[Records from a data source]
··········
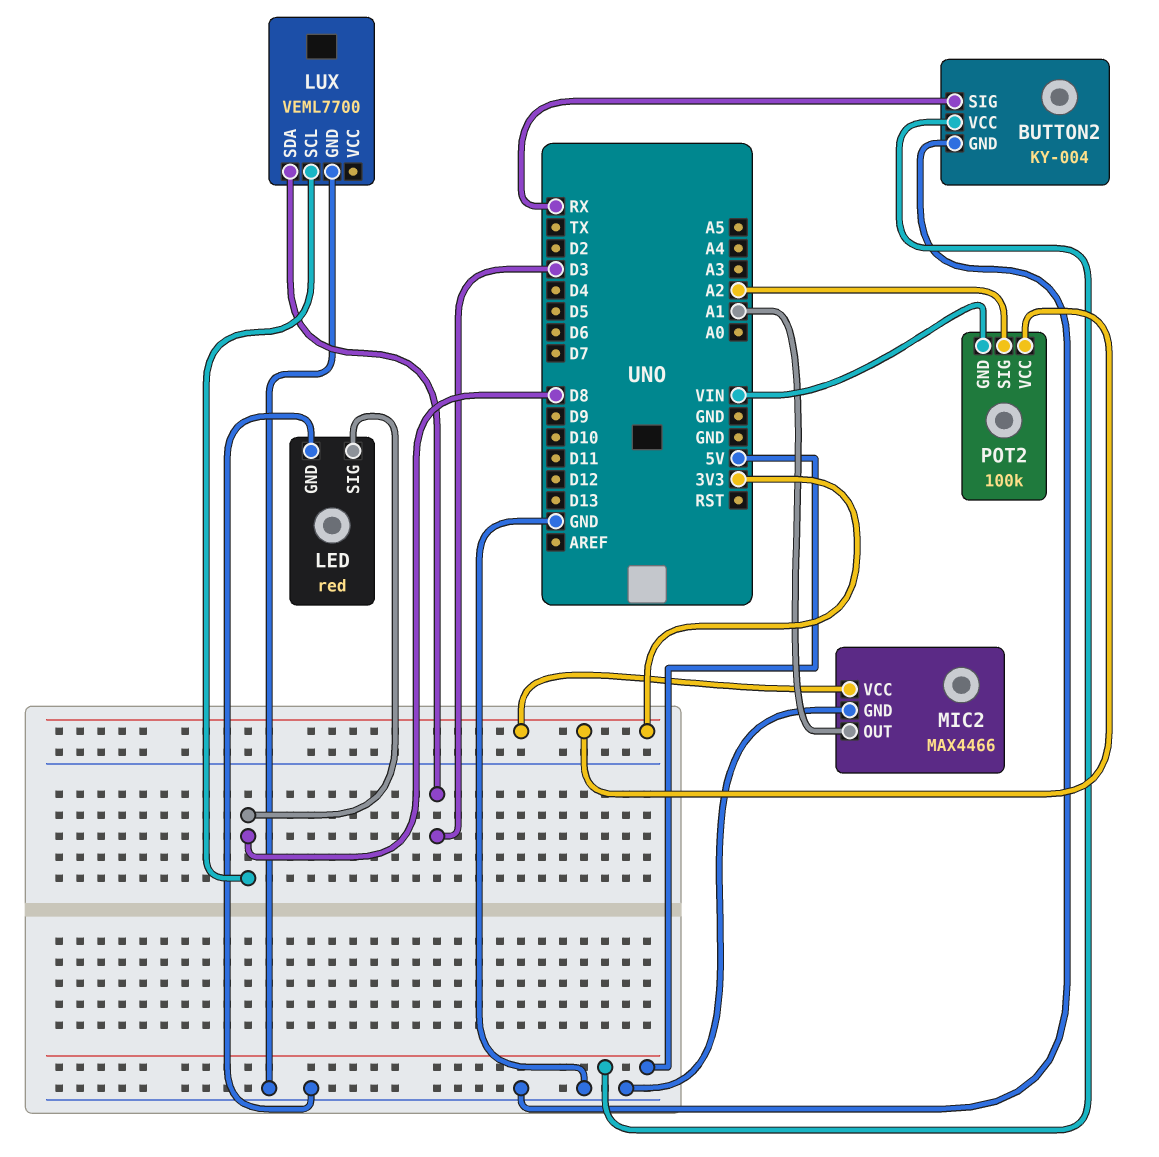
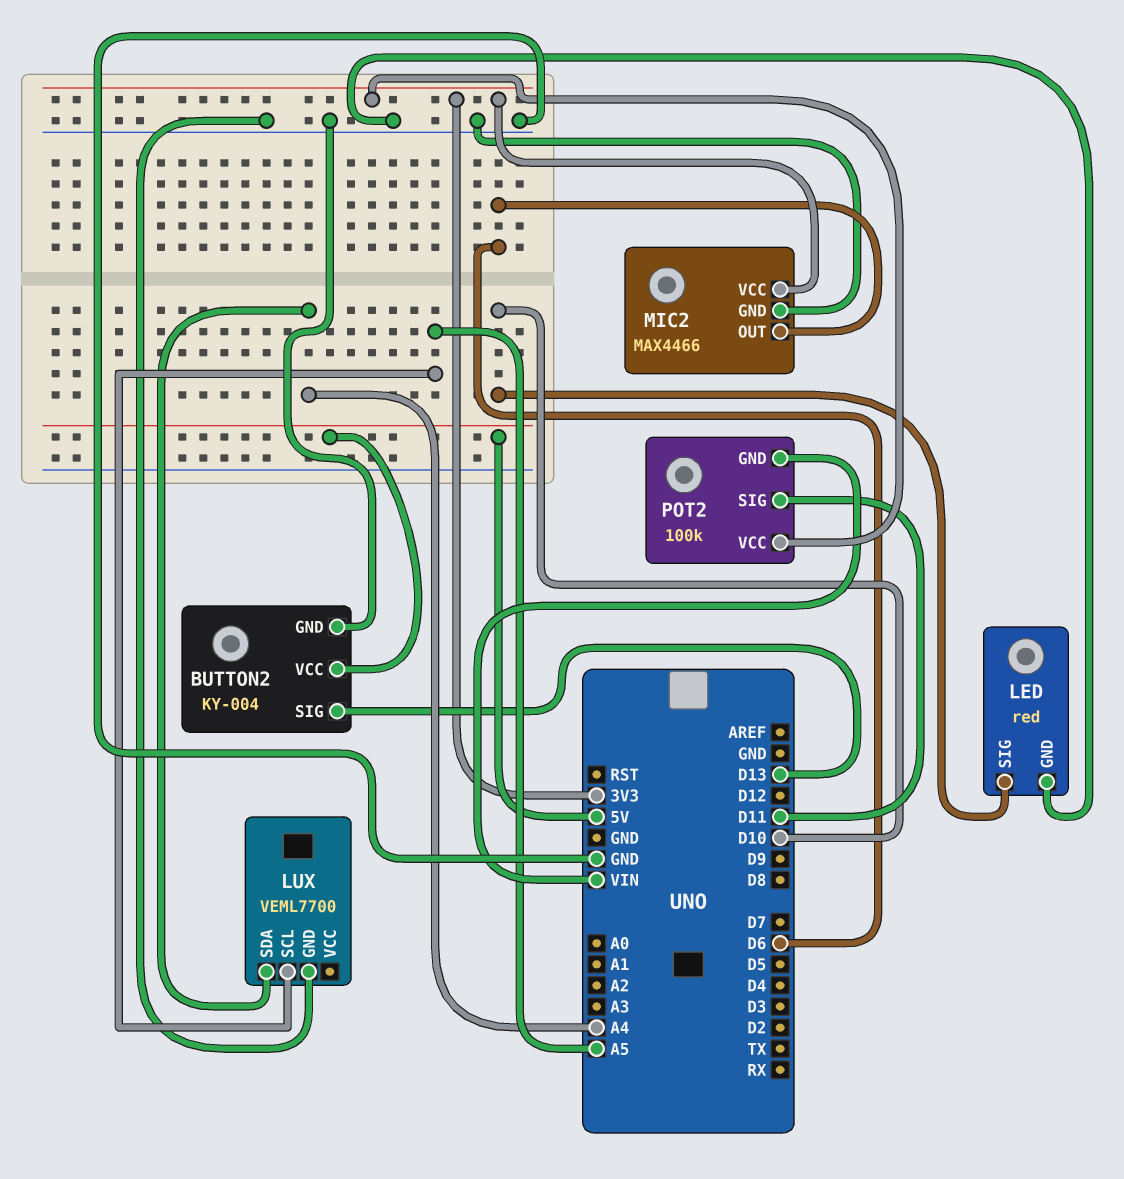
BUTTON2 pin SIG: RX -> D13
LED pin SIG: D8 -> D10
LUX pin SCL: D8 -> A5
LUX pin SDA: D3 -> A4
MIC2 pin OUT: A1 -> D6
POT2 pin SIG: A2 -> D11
··········
▸ **Exercise directions**
Once the pictures are set aside, repeat the data above exactly.

▸ **Answer box**
BUTTON2 pin SIG: RX -> D13
LED pin SIG: D8 -> D10
LUX pin SCL: D8 -> A5
LUX pin SDA: D3 -> A4
MIC2 pin OUT: A1 -> D6
POT2 pin SIG: A2 -> D11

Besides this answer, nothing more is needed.